Spot each line in the data below containing "substation" and copy it.
● ● ● ● ●
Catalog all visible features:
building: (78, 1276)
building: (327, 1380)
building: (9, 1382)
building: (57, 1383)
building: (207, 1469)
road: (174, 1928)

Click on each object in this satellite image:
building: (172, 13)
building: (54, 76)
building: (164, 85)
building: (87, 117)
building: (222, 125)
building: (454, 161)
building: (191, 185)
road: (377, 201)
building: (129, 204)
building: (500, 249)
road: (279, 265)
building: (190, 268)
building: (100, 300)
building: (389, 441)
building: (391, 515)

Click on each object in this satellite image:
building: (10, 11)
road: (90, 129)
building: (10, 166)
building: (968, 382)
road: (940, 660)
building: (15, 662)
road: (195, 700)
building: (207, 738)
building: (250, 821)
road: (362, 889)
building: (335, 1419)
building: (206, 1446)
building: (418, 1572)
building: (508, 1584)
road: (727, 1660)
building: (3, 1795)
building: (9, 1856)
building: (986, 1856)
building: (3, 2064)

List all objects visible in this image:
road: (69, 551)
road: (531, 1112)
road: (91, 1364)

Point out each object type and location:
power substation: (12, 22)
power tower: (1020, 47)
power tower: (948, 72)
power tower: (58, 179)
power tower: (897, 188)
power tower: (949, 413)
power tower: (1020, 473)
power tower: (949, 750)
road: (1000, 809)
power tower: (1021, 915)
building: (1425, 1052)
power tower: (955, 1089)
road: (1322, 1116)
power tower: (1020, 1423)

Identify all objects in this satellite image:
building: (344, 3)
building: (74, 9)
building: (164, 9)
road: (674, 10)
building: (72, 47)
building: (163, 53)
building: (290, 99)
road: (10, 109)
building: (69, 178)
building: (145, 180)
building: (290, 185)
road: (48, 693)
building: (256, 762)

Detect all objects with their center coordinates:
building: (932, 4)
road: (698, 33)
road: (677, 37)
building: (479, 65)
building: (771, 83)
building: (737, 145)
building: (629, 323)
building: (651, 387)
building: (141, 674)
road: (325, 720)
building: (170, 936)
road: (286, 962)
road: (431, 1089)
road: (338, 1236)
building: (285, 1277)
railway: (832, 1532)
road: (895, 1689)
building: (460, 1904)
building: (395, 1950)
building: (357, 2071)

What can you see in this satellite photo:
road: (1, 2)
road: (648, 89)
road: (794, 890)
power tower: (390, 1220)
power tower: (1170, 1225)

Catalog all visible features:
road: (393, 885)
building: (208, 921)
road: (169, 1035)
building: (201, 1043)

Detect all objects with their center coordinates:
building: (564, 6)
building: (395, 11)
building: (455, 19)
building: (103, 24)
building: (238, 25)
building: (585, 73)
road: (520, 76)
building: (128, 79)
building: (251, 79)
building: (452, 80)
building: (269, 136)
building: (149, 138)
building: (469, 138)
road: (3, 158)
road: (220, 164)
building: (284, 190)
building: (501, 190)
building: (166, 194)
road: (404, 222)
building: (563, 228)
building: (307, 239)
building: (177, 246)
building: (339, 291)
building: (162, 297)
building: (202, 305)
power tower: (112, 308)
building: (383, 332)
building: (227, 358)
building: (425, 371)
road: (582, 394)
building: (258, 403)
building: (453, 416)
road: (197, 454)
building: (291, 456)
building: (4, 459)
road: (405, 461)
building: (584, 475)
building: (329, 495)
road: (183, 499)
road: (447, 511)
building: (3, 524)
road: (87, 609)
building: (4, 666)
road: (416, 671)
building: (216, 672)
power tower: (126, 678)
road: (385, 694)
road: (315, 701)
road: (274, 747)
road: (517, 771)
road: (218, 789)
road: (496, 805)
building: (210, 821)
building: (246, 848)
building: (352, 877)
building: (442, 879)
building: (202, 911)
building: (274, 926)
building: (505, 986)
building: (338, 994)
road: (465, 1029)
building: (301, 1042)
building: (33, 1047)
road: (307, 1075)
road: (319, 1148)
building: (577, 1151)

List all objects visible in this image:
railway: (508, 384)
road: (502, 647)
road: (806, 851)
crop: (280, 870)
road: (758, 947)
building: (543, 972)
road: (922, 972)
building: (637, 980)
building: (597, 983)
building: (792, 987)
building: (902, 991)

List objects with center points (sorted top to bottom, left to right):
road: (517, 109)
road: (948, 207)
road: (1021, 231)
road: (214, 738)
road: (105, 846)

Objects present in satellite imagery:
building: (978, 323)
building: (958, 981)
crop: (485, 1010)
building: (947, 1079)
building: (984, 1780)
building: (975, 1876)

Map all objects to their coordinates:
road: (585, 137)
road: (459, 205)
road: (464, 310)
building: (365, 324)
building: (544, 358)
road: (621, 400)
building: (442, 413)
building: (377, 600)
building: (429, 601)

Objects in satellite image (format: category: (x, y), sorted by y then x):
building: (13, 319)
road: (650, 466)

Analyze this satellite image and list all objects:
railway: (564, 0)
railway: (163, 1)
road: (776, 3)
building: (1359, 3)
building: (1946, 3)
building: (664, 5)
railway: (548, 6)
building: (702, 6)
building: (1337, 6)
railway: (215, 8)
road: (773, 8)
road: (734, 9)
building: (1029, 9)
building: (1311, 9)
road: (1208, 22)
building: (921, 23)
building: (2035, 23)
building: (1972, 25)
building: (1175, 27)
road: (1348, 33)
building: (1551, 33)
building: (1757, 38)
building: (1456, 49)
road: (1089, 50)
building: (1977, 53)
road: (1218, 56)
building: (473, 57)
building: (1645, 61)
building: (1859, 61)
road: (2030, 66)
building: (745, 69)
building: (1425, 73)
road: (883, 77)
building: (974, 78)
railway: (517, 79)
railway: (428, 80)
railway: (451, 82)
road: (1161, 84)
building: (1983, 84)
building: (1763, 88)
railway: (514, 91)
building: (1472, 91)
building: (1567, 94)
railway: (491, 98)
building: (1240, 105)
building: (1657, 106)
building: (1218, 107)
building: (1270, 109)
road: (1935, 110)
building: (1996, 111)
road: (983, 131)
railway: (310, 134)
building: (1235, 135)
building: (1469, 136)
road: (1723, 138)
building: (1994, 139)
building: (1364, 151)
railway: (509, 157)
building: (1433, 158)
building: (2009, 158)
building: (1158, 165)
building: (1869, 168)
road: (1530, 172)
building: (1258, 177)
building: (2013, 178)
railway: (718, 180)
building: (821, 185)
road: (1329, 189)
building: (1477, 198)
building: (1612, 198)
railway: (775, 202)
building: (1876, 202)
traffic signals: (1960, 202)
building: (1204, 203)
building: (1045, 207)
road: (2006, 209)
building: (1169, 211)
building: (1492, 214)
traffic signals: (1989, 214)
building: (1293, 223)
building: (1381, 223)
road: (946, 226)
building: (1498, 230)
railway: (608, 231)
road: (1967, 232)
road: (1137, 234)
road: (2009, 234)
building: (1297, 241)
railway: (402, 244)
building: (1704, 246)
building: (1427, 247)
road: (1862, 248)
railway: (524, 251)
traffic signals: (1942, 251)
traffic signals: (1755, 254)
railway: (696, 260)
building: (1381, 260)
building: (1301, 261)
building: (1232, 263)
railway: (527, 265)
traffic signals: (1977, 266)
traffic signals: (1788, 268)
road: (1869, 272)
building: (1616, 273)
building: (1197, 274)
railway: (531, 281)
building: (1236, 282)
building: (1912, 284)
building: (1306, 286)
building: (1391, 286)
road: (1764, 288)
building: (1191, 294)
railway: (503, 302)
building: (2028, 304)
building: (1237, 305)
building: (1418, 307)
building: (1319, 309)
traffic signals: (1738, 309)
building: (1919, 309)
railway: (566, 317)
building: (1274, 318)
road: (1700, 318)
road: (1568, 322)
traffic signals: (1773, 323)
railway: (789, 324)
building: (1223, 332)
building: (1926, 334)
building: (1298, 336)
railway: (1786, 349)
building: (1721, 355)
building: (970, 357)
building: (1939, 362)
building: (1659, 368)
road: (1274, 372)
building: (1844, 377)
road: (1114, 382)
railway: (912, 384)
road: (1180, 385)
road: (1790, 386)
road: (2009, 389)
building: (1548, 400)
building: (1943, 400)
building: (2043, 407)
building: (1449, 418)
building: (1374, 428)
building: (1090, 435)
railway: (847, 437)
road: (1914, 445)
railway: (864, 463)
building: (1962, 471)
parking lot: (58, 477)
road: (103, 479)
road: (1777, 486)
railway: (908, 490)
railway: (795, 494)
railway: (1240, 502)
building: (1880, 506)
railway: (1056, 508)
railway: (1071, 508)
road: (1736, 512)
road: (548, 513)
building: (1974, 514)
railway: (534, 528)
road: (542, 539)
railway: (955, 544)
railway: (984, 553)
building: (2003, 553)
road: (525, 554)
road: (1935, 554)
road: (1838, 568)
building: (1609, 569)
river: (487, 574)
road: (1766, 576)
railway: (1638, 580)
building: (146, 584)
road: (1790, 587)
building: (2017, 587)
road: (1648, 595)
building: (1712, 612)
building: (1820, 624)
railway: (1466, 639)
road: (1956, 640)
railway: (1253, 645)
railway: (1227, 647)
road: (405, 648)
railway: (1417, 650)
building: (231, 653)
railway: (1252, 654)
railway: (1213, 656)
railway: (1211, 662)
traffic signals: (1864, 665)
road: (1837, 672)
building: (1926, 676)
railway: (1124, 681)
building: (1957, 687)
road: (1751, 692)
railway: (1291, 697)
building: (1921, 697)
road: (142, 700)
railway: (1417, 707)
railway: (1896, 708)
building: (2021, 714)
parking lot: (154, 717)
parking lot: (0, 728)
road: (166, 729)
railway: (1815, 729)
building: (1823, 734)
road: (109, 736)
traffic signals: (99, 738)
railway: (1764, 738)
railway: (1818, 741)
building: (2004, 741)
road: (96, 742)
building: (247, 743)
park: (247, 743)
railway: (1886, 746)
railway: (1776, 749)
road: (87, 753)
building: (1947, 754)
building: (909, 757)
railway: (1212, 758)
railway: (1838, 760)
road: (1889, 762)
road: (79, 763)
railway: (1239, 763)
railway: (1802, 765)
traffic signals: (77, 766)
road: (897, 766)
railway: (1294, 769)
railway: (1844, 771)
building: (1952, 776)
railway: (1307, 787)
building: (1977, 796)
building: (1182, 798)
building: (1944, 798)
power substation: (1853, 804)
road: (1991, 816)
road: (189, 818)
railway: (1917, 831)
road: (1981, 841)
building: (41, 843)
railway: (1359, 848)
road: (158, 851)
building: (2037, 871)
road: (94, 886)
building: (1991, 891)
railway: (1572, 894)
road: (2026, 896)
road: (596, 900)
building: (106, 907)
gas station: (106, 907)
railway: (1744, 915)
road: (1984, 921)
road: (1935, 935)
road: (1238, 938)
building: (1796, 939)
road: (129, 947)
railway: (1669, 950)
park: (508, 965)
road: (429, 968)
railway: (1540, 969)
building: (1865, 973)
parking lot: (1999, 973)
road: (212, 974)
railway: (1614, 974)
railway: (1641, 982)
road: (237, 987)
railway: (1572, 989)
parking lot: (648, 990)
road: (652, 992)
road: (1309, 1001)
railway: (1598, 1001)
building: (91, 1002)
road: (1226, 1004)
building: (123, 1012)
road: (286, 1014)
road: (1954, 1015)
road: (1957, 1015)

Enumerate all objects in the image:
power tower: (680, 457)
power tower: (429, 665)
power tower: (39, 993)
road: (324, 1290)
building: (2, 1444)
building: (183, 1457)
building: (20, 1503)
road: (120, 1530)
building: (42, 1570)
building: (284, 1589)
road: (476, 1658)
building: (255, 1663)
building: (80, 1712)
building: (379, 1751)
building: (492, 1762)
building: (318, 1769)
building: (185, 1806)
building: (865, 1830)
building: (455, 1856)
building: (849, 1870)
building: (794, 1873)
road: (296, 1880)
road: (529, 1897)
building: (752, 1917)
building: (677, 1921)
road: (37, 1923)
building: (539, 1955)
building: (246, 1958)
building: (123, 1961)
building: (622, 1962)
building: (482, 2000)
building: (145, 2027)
● ● ● ● ●
— Problem solution —
power substation: (12, 22)
power substation: (1853, 804)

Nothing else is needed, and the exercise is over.